Records provided below:

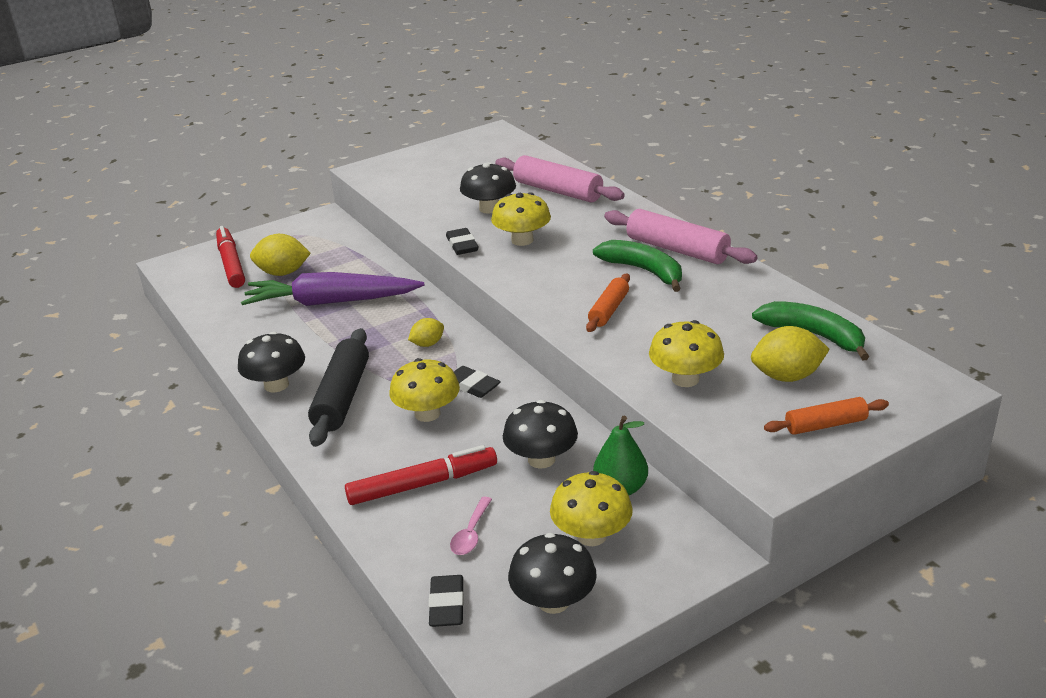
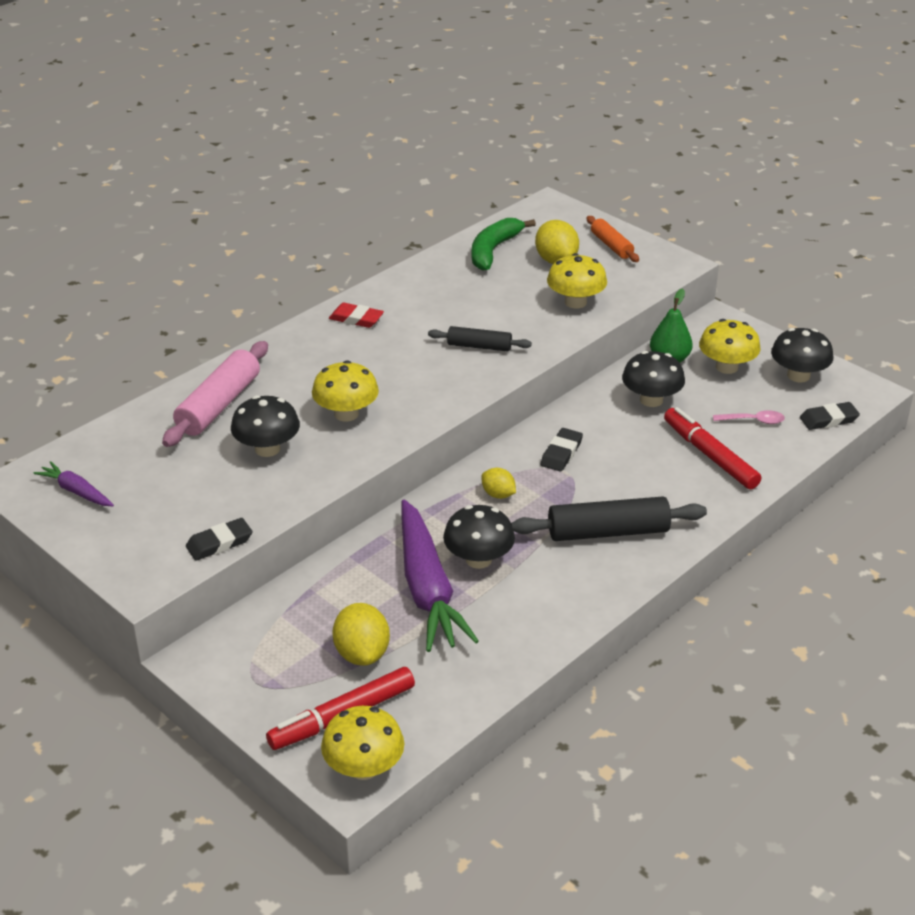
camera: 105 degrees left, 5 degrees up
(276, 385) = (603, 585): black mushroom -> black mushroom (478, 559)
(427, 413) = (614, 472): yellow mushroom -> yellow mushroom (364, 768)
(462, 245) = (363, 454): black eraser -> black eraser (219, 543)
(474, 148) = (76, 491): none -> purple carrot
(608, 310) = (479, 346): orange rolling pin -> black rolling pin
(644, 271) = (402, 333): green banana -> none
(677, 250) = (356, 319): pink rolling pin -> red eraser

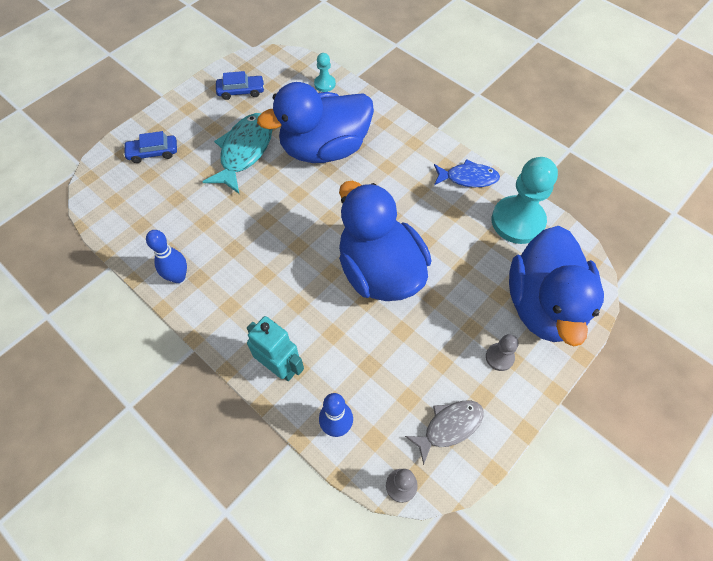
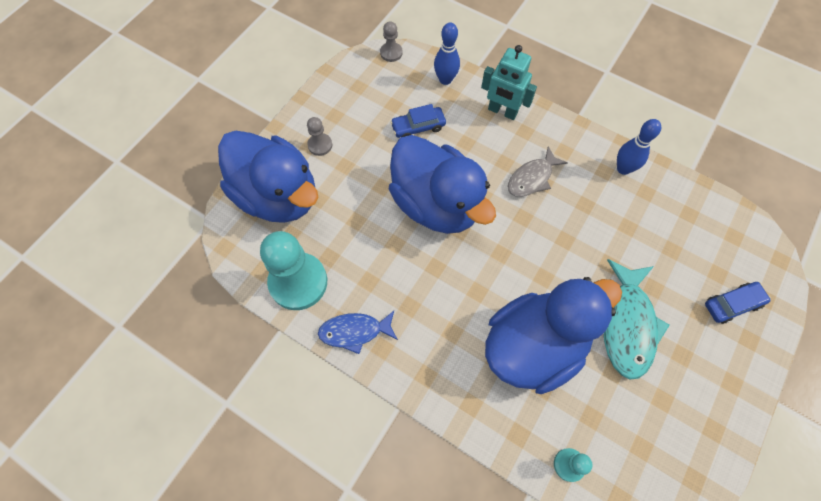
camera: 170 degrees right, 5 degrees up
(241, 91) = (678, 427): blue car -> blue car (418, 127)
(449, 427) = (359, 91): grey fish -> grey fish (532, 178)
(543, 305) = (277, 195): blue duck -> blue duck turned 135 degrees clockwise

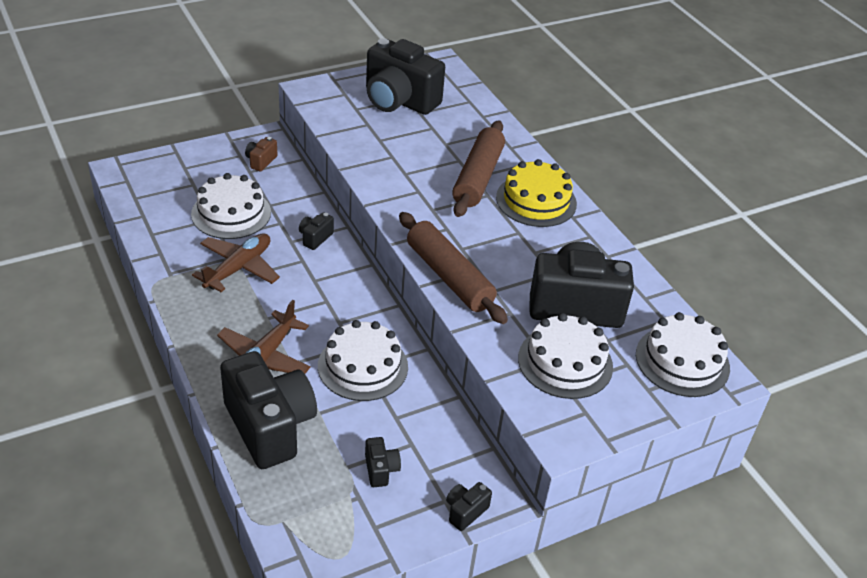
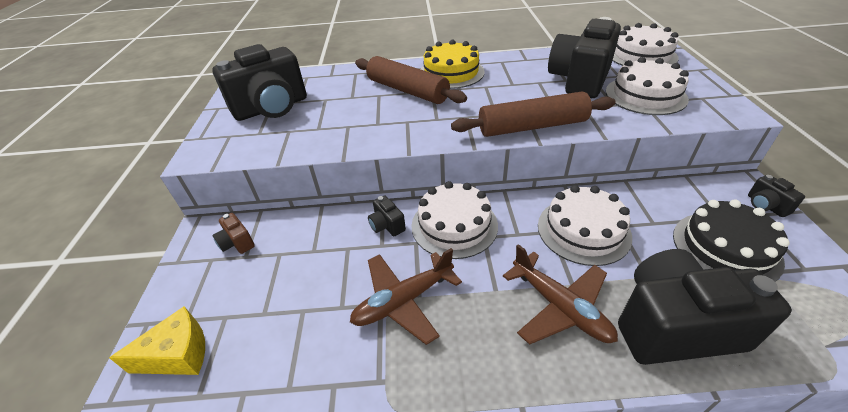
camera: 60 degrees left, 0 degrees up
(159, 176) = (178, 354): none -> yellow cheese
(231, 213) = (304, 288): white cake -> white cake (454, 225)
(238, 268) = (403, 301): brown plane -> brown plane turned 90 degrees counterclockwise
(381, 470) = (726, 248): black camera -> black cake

End of Records provided.

▸ Problem to solve
Return only those lines of the records that contain the string "yellow".

▸ Solution to the exercise
(427, 413) = (614, 472): yellow mushroom -> yellow mushroom (364, 768)
(159, 176) = (178, 354): none -> yellow cheese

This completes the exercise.